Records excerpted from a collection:

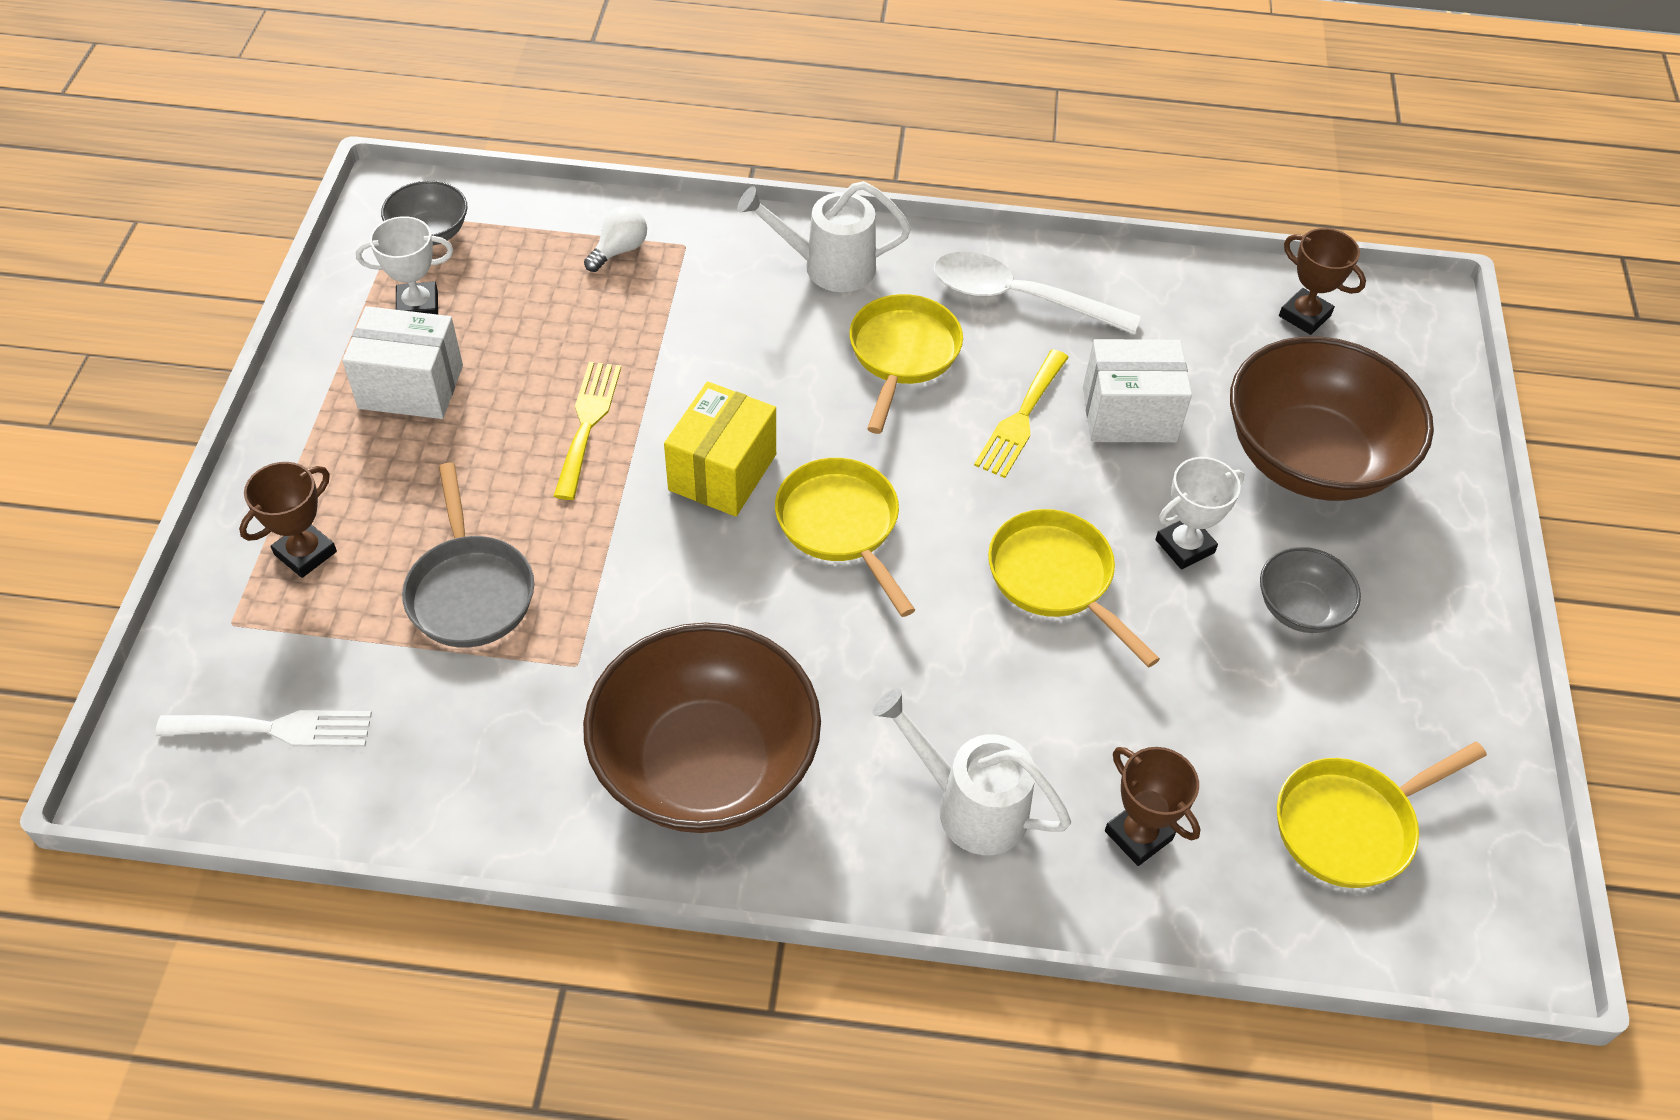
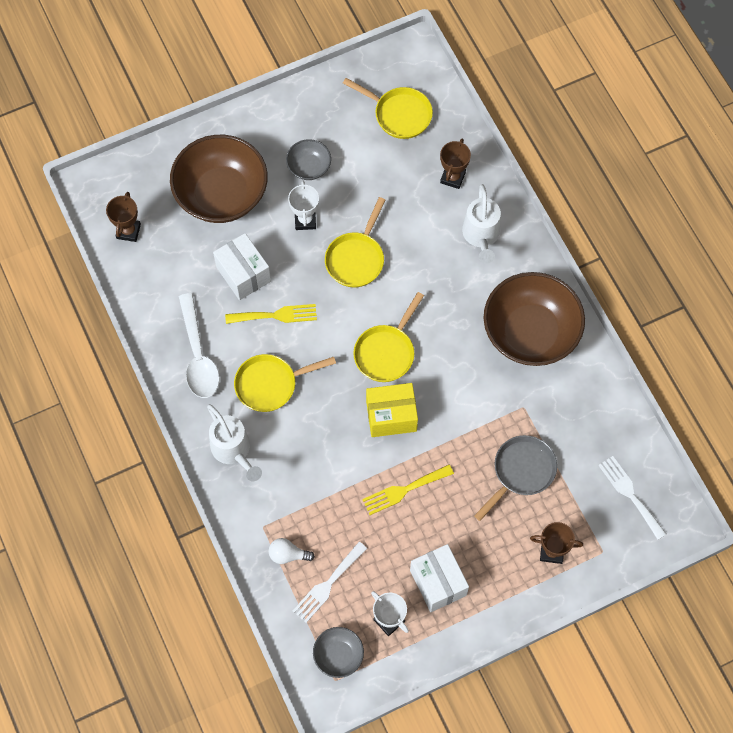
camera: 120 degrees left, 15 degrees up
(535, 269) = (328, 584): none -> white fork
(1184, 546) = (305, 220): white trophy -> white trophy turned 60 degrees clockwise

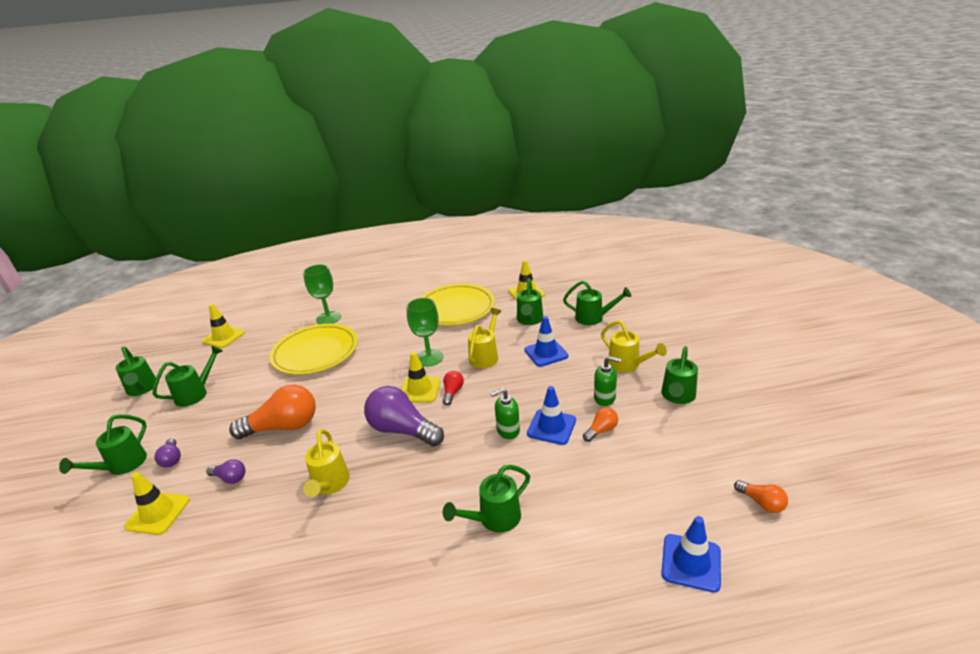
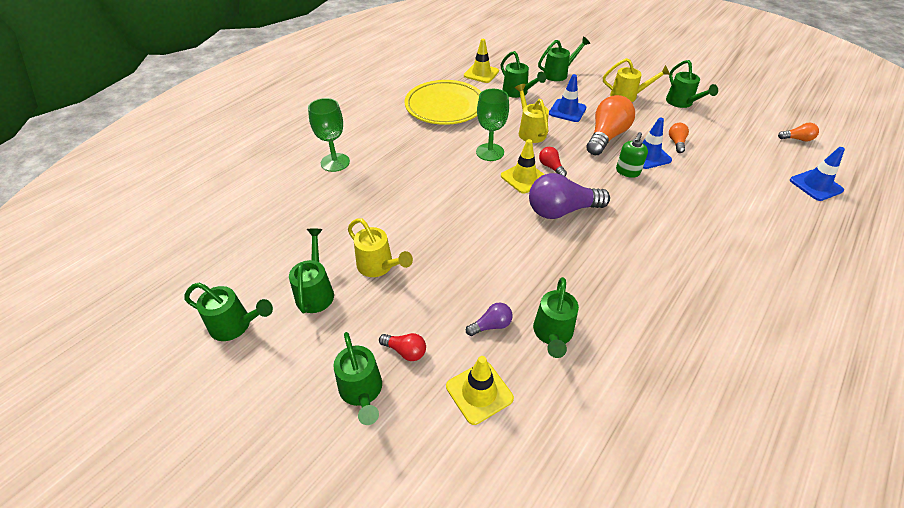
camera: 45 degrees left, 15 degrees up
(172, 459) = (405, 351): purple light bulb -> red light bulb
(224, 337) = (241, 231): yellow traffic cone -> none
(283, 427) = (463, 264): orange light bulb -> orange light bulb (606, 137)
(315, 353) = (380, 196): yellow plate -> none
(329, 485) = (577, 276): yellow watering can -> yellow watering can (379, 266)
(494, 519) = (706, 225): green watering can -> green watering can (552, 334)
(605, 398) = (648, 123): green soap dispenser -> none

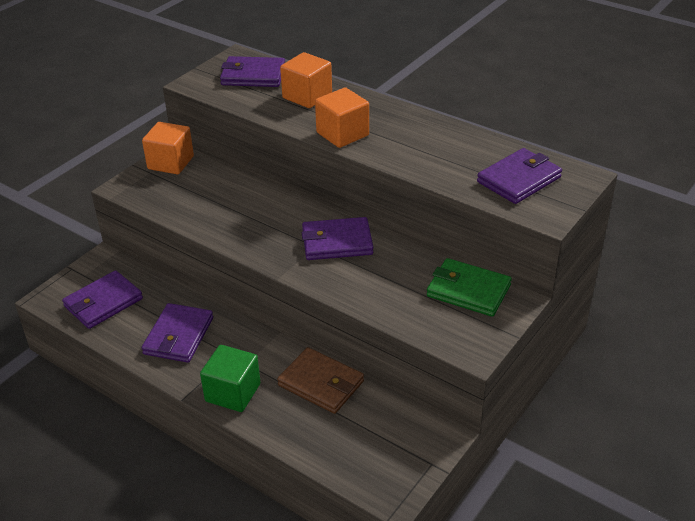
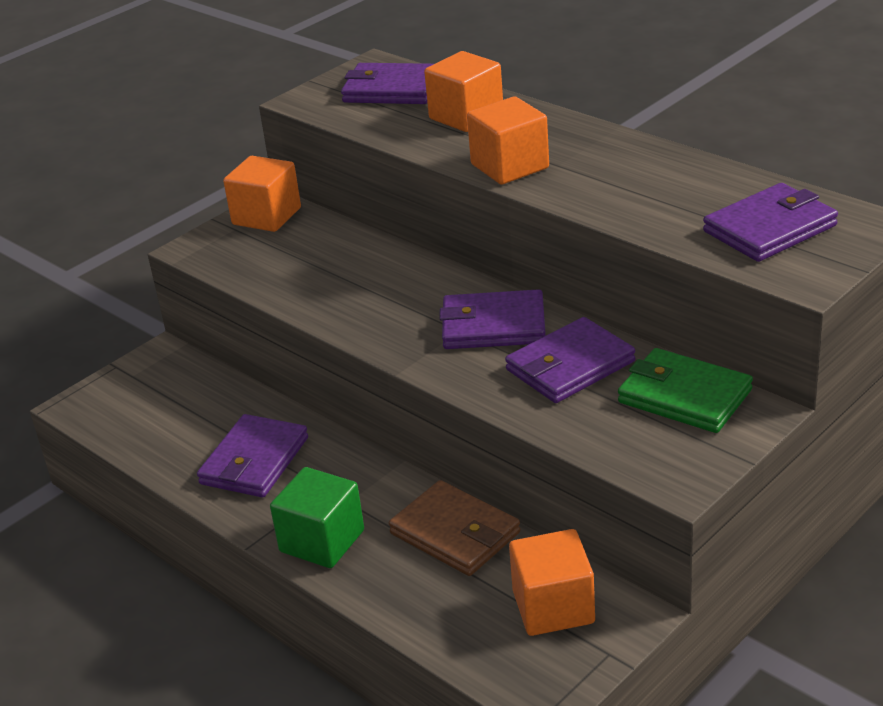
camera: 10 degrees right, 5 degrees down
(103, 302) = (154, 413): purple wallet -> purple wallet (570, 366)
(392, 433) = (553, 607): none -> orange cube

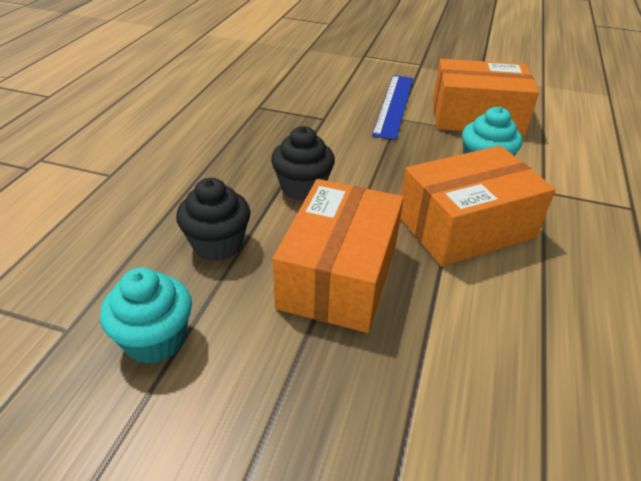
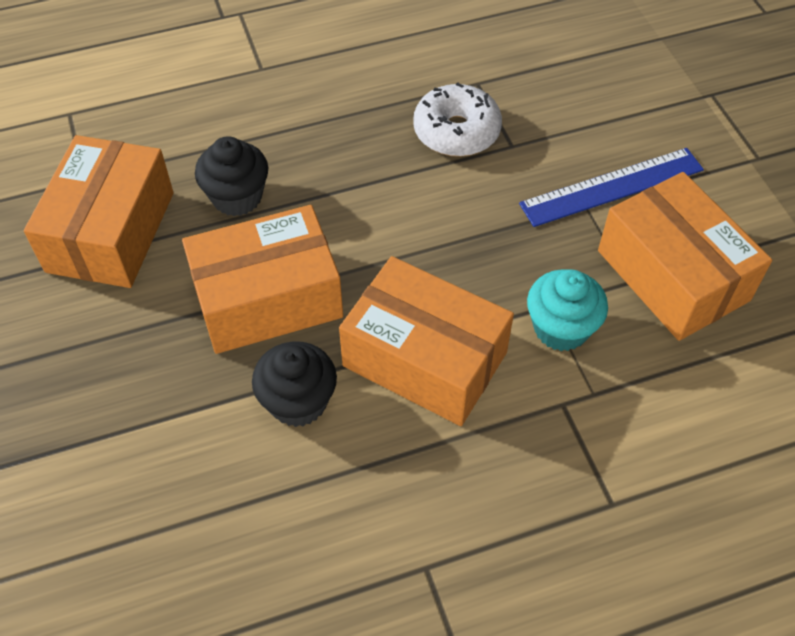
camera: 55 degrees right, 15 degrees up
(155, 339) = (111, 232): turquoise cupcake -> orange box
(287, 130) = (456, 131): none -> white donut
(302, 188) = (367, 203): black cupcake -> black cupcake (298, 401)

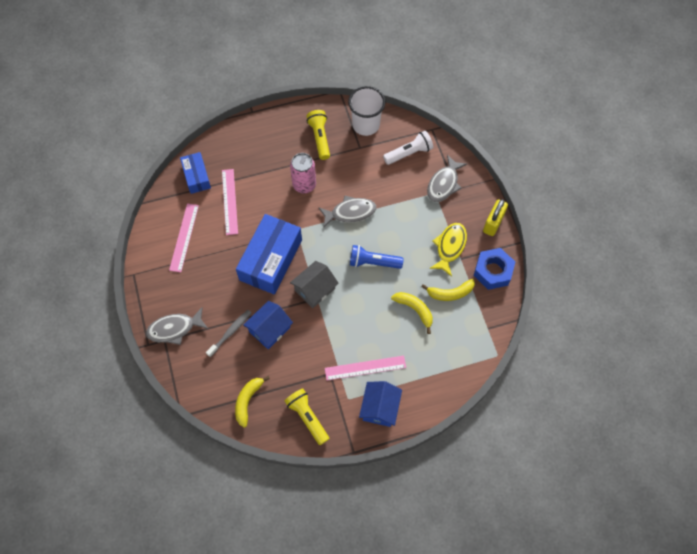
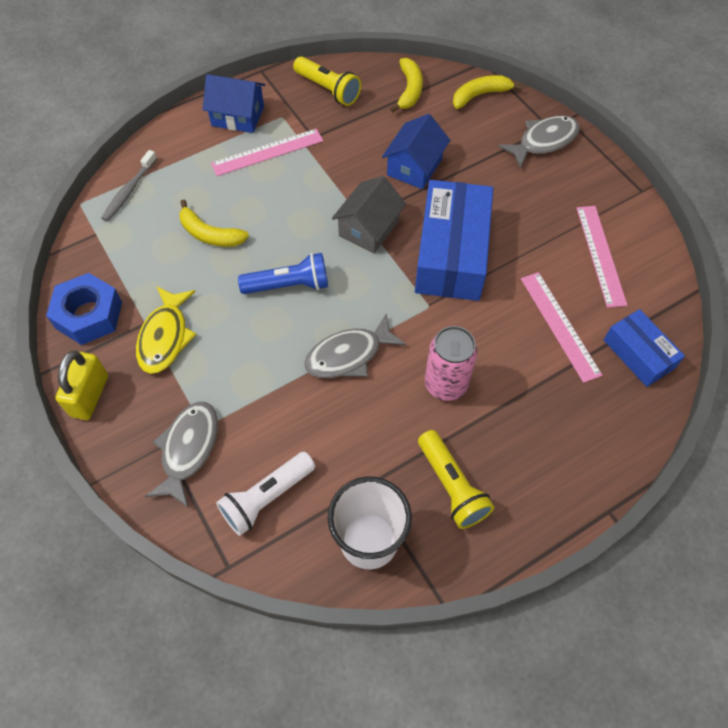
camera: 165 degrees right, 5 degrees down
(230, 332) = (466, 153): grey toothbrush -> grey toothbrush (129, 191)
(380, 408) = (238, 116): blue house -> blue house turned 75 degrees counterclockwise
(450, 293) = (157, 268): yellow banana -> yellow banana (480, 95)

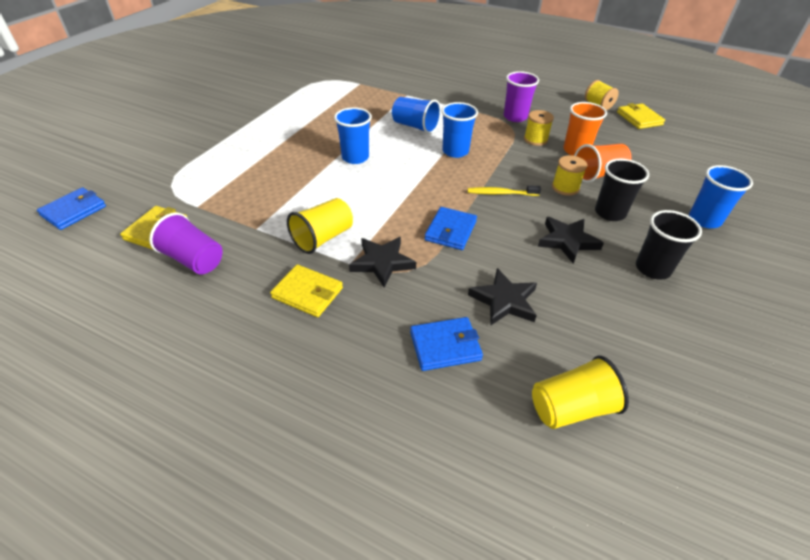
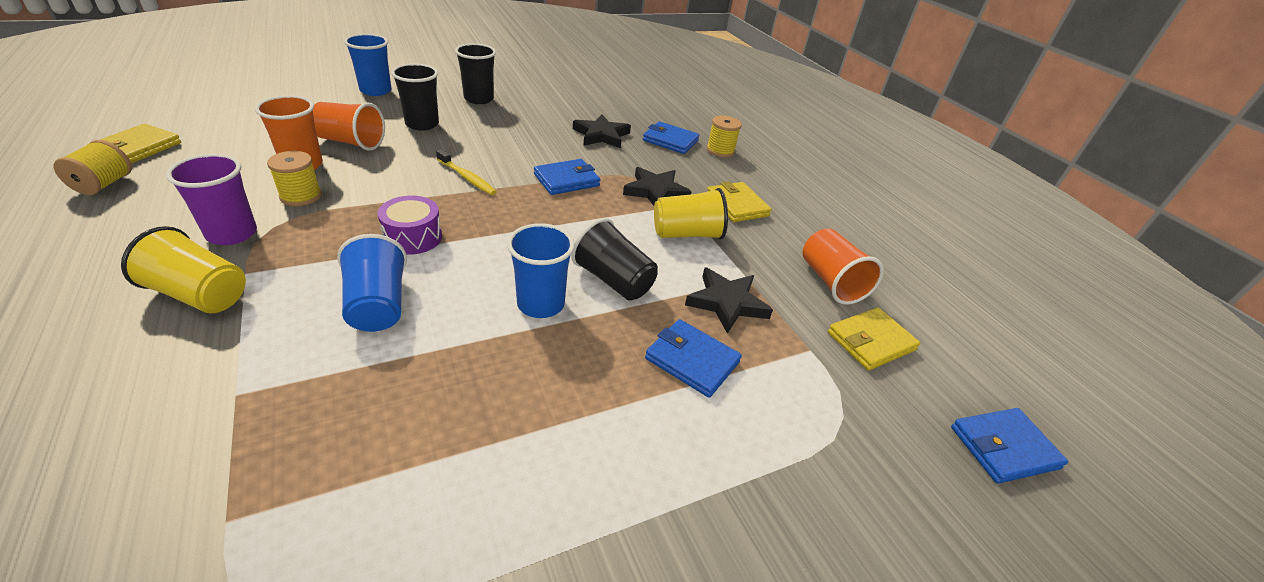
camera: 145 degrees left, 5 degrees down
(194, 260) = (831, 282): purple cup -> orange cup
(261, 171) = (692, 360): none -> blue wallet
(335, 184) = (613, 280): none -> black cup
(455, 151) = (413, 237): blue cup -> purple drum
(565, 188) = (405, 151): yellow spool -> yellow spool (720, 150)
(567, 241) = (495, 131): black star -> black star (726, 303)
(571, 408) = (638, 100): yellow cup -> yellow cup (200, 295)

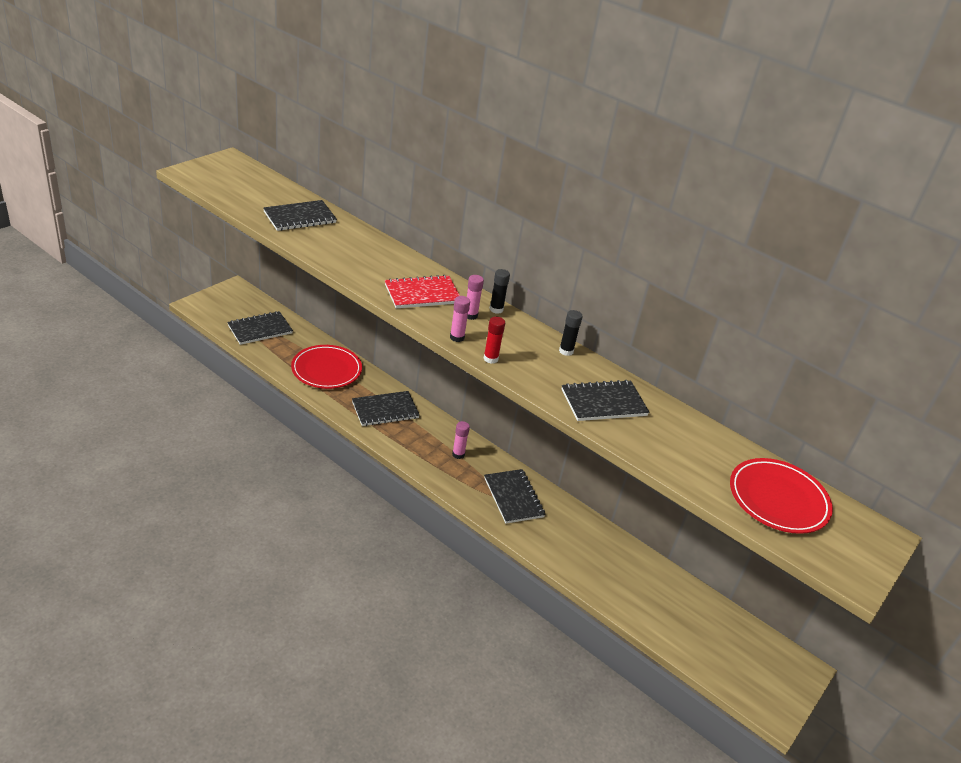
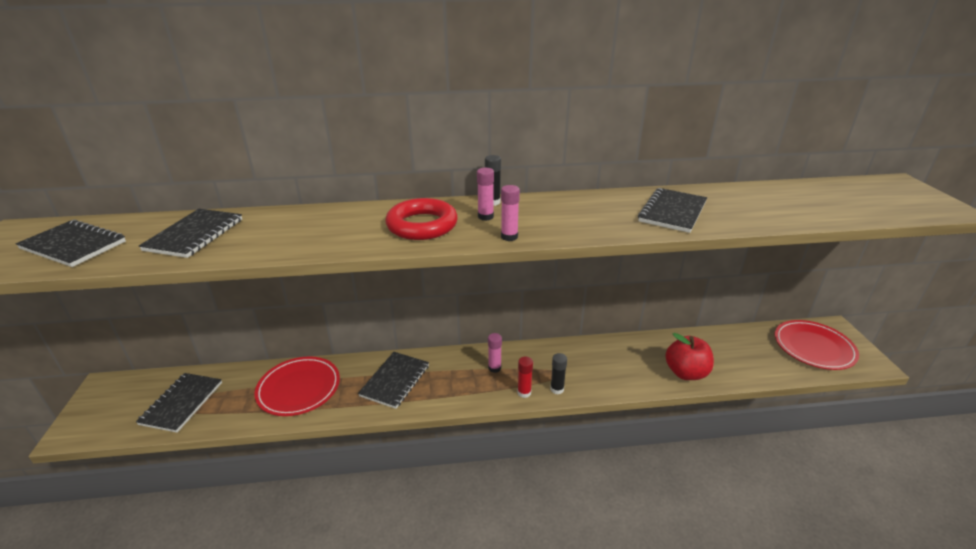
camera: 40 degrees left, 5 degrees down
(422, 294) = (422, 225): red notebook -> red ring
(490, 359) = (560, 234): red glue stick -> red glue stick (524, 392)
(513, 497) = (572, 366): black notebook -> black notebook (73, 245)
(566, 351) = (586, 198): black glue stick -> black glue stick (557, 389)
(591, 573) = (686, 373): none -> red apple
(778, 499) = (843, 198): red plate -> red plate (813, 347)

• _WORK ORDER_: With "notebook" as the string to match, show every line of the entries above that has it.

• _SOLUTION BELOW_:
(422, 294) = (422, 225): red notebook -> red ring
(513, 497) = (572, 366): black notebook -> black notebook (73, 245)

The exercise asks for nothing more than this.